Description of the task: Report back each line of the data that contains the word "purple".

Recorded data:
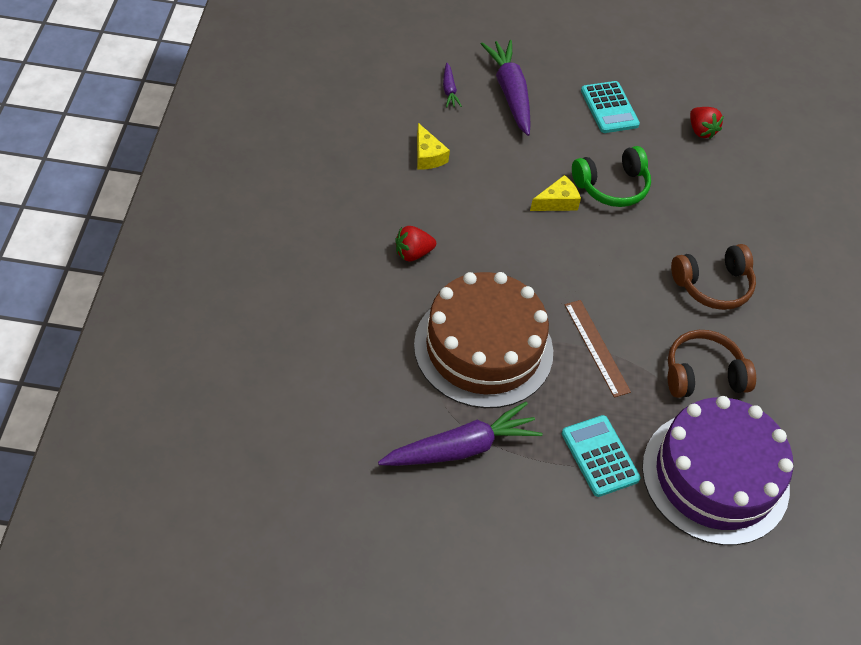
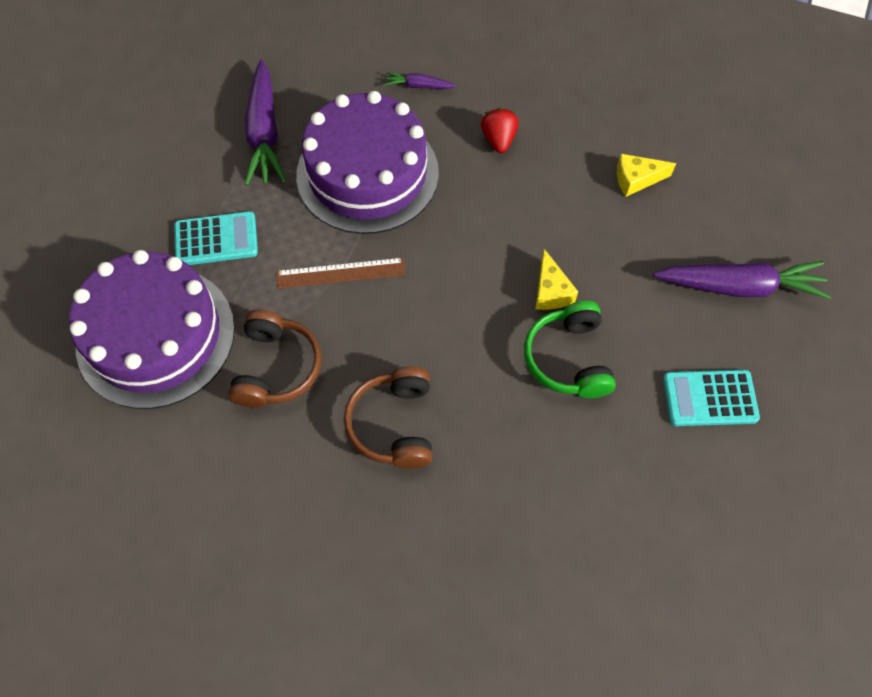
camera: 110 degrees right, 10 degrees up
(449, 90) = (745, 222): purple carrot -> purple carrot (418, 86)
(483, 348) = (367, 174): brown cake -> purple cake
(701, 131) = (659, 508): red strawberry -> none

Result below:
(449, 90) = (745, 222): purple carrot -> purple carrot (418, 86)
(483, 348) = (367, 174): brown cake -> purple cake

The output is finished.